• Task to complete
Throughout the entries below, report every line where "white" is found.

• Recorded information

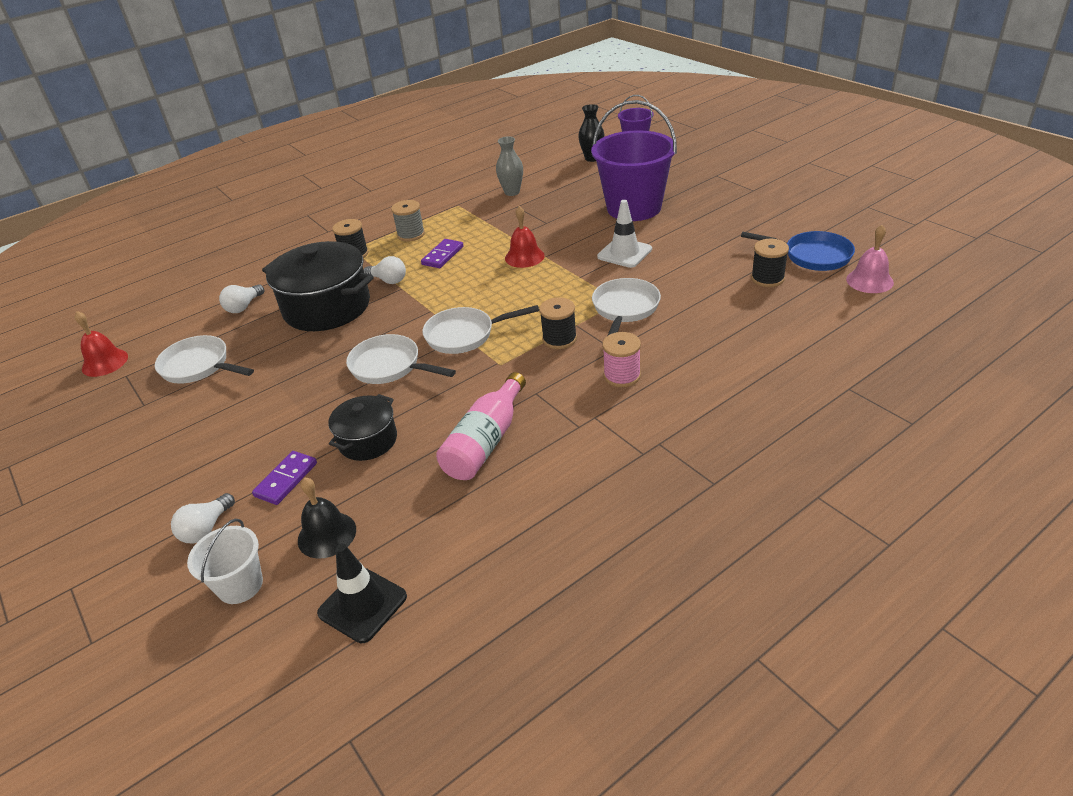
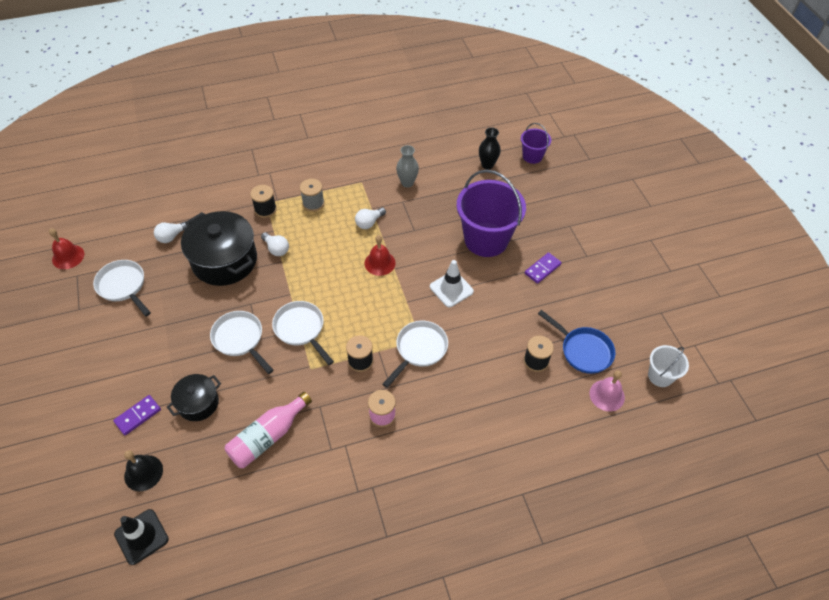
camera: 15 degrees right, 15 degrees up
(206, 529) = (79, 436): white light bulb -> white light bulb (369, 223)
(240, 585) = (82, 490): white bucket -> white bucket (660, 376)
(443, 255) = (324, 237): purple domino -> purple domino (542, 269)
(464, 335) = (301, 329): white pan -> white pan turned 45 degrees clockwise

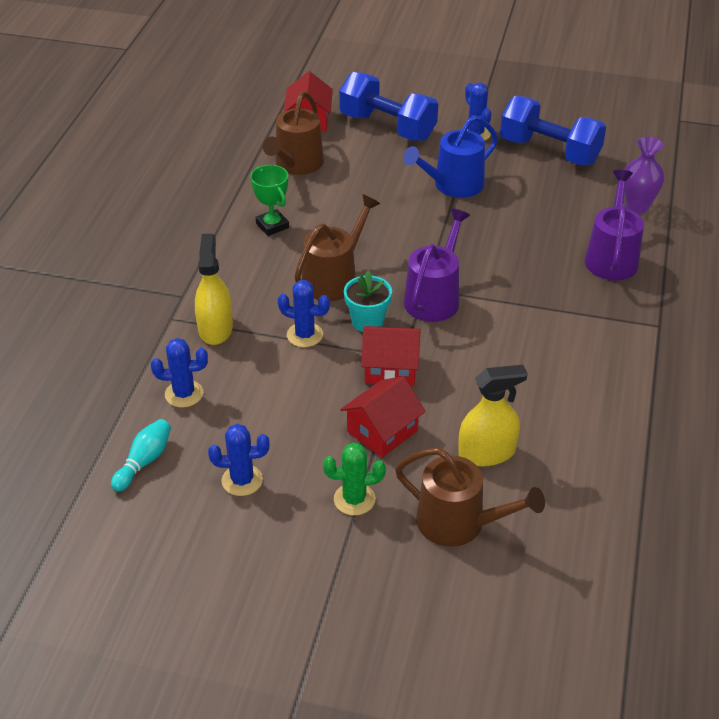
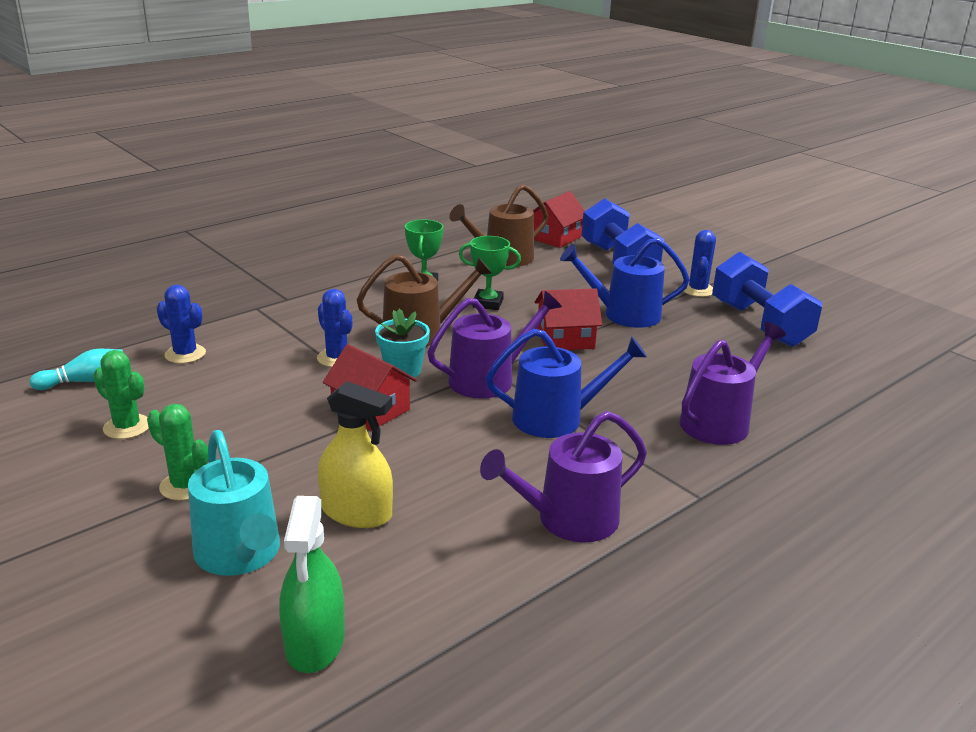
camera: 35 degrees right, 15 degrees down
(215, 328) = (276, 326): yellow spray bottle -> none
(242, 480) = (127, 427): blue cactus -> green cactus
(345, 222) = (488, 303): none -> green trophy
(382, 431) = (290, 449): red house -> red house (565, 339)
(458, 523) = (240, 554): brown watering can -> turquoise watering can
(515, 309) = (556, 418): none -> blue watering can
(573, 547) = (315, 642): none -> green spray bottle
(608, 384) = (569, 519): none -> purple watering can
(637, 206) = (806, 394): purple vase -> none

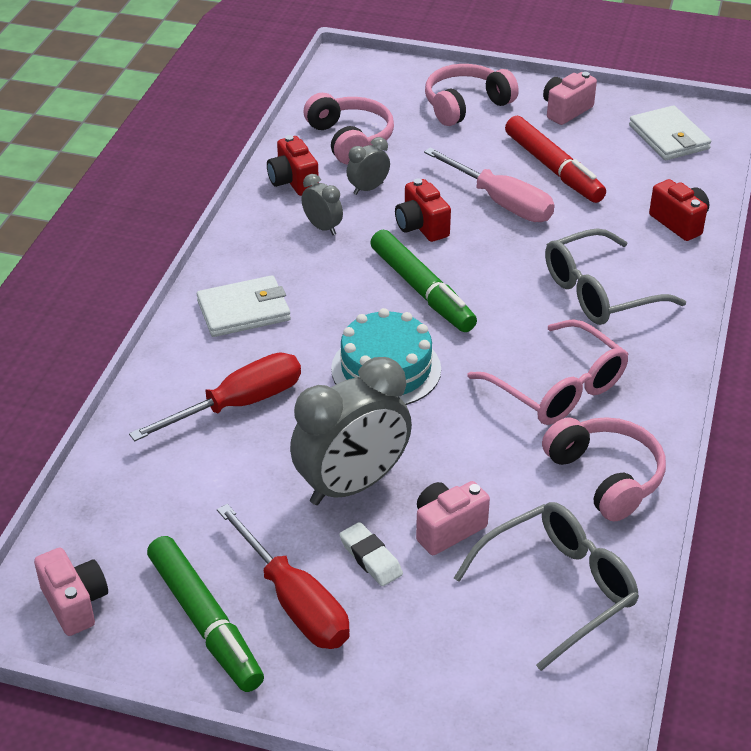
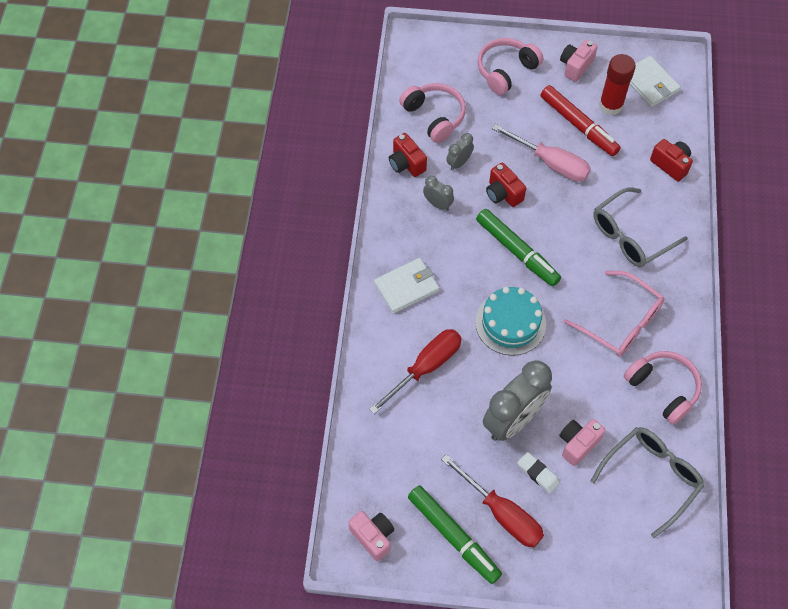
camera: 10 degrees left, 20 degrees up
(606, 153) = (610, 105): none -> red glue stick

• Answer box
(206, 529) = (79, 436): white light bulb -> white light bulb (369, 223)
(240, 585) = (82, 490): white bucket -> white bucket (660, 376)
(464, 335) = (301, 329): white pan -> white pan turned 45 degrees clockwise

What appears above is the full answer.